*What is expected*
Lines below starting with the line with "(441, 195) = (405, 127): pink" and going on through the line with "(849, 167) = (900, 196): yellow" must be output exactly; the rest of the records must be left out.
::: Dataset records
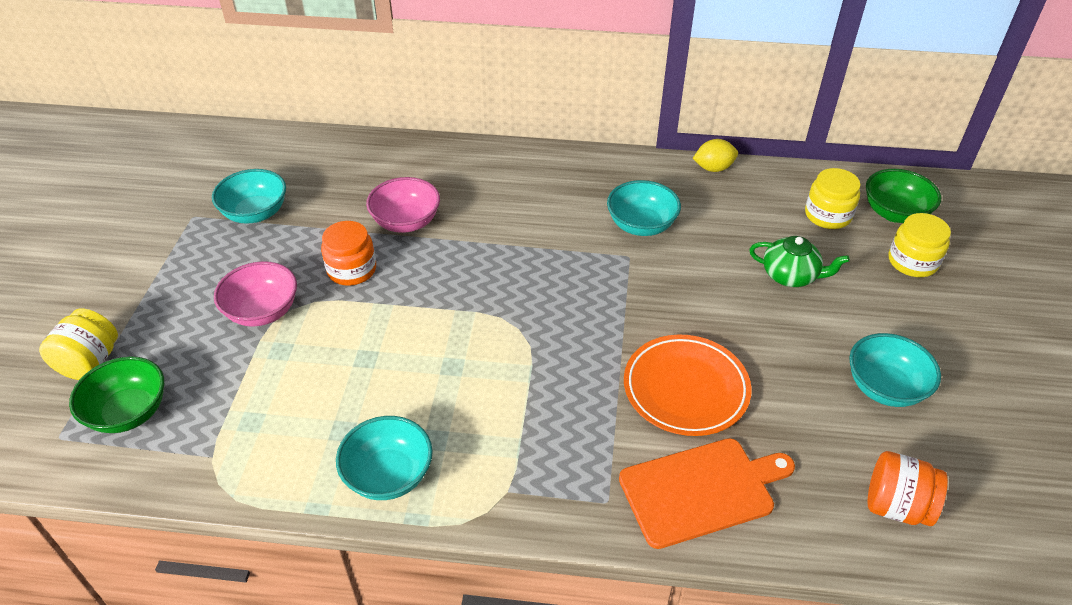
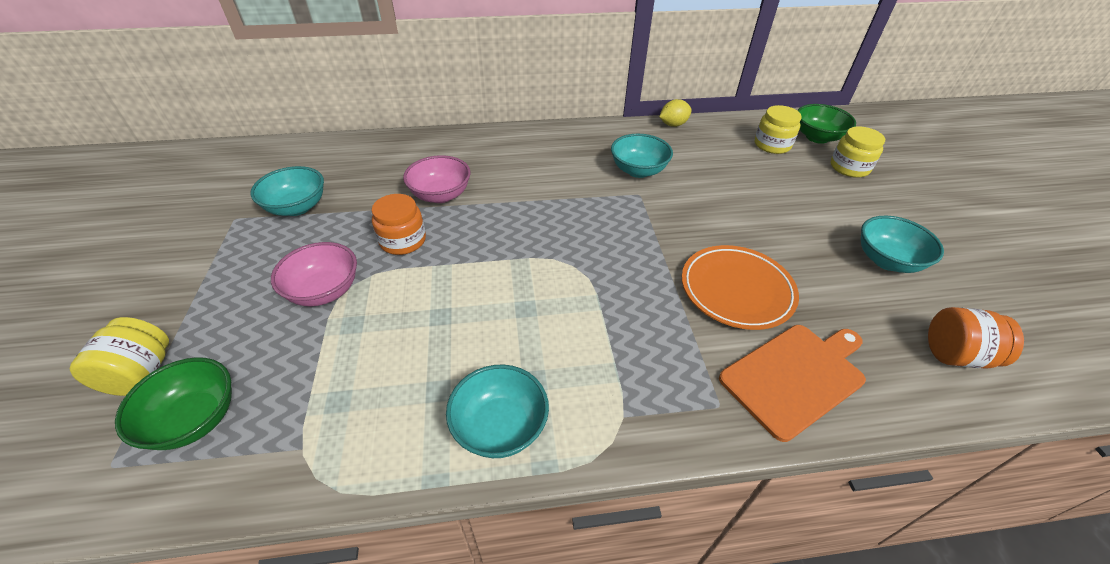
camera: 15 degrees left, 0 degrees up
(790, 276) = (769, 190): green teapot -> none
::::::
::: Dataset records
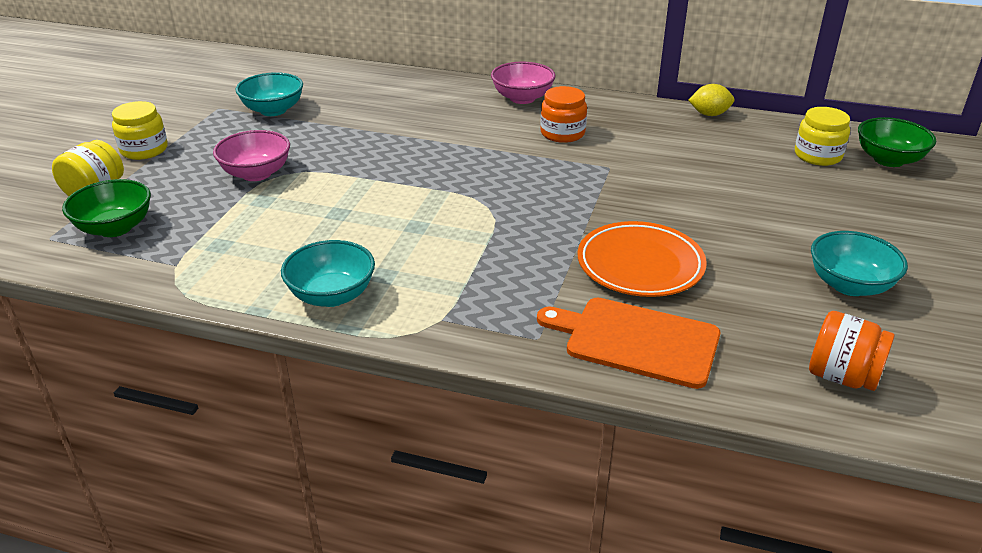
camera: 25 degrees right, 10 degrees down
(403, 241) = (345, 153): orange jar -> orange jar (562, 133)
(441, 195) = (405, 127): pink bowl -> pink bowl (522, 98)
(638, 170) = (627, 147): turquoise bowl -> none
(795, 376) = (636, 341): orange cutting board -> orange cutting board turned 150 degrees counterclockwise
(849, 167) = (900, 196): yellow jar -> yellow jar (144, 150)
::::::
*The completed task*
(441, 195) = (405, 127): pink bowl -> pink bowl (522, 98)
(638, 170) = (627, 147): turquoise bowl -> none
(795, 376) = (636, 341): orange cutting board -> orange cutting board turned 150 degrees counterclockwise
(849, 167) = (900, 196): yellow jar -> yellow jar (144, 150)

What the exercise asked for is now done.